Task instructions -
Starting at the line with "blue cap: 0 -> 2" and ending at the line with "yellow vase: 2 -> 0", print exactly the lines of the entries below. Pictures do not belong in the copy.

--

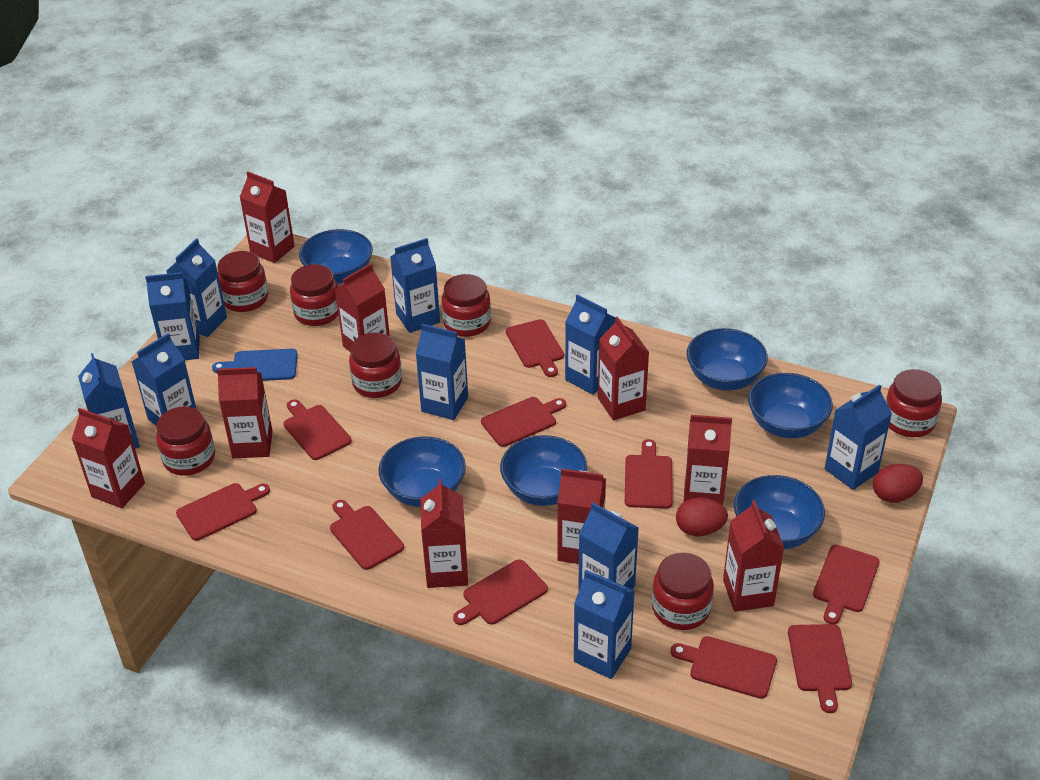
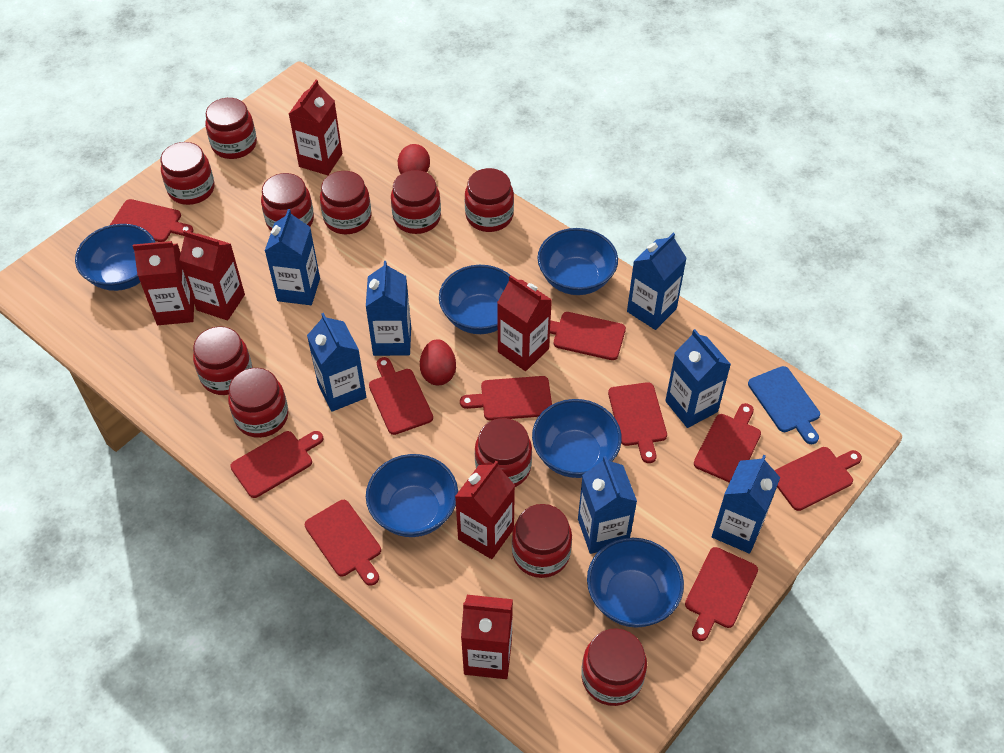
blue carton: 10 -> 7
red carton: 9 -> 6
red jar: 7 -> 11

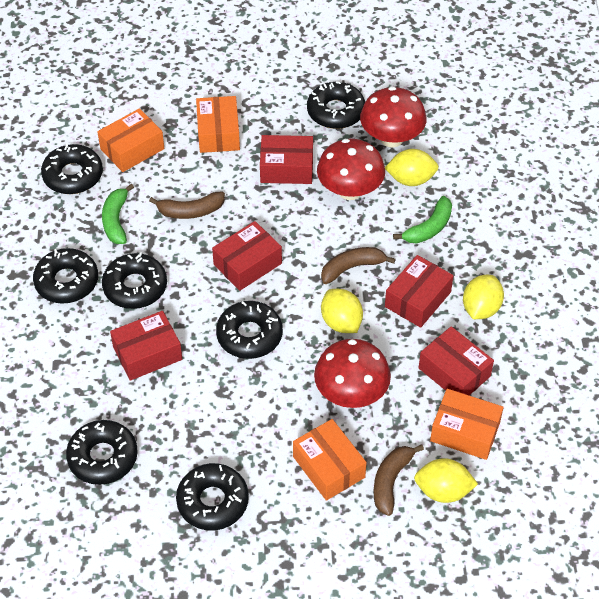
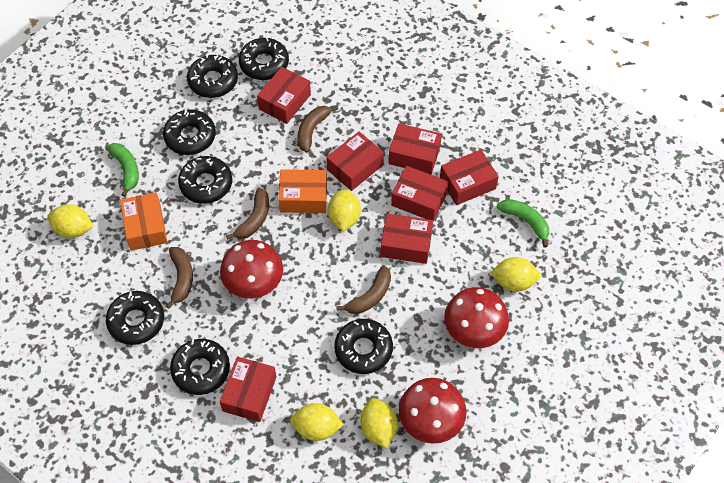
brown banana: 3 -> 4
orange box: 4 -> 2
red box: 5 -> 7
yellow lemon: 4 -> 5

--

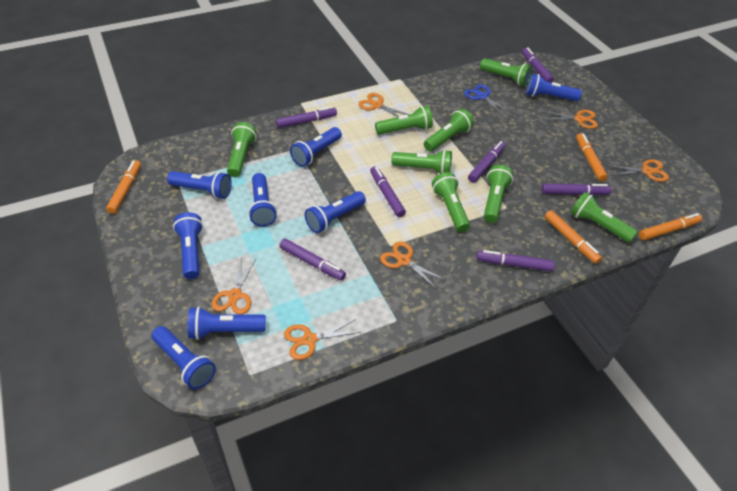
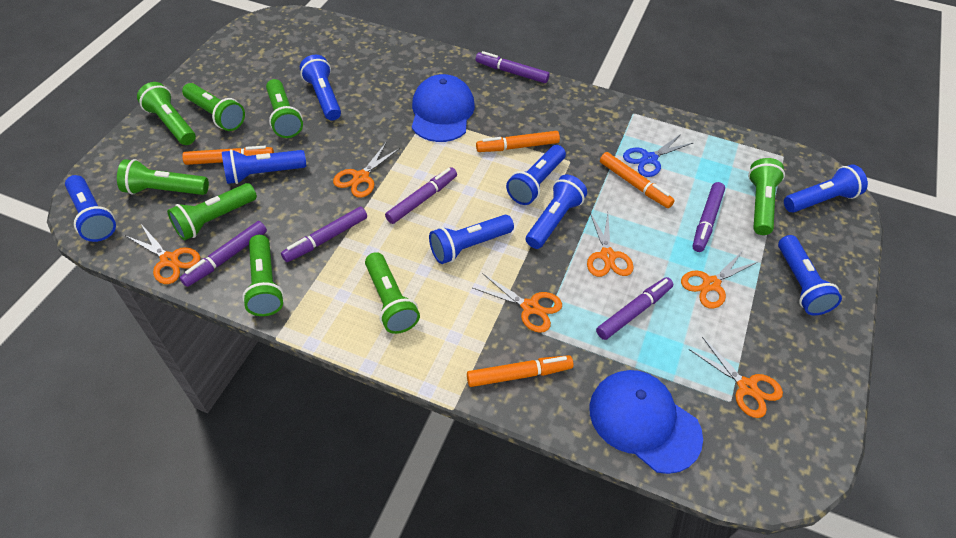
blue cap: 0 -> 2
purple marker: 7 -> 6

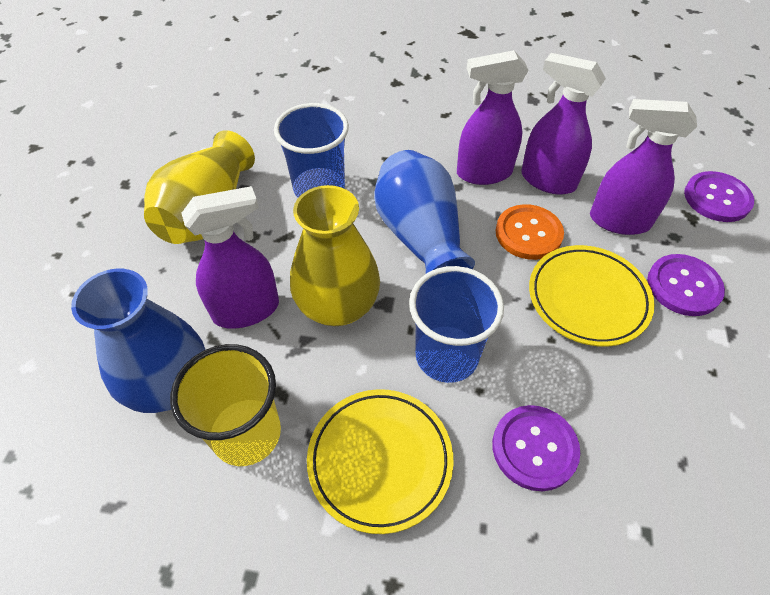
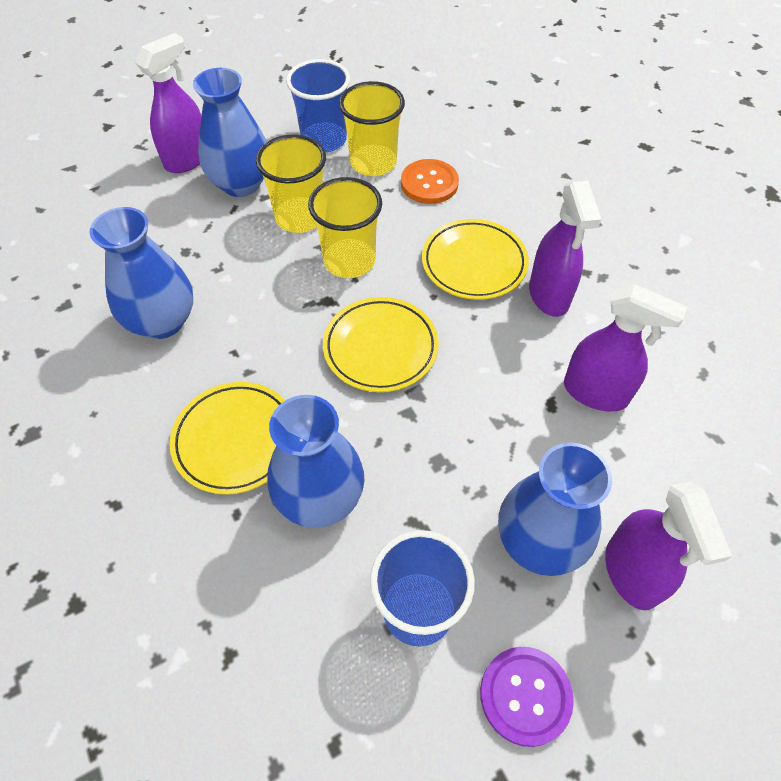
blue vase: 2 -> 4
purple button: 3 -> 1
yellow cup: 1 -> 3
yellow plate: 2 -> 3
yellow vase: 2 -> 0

--

Finished exercise -
blue cap: 0 -> 2
purple marker: 7 -> 6

blue vase: 2 -> 4
purple button: 3 -> 1
yellow cup: 1 -> 3
yellow plate: 2 -> 3
yellow vase: 2 -> 0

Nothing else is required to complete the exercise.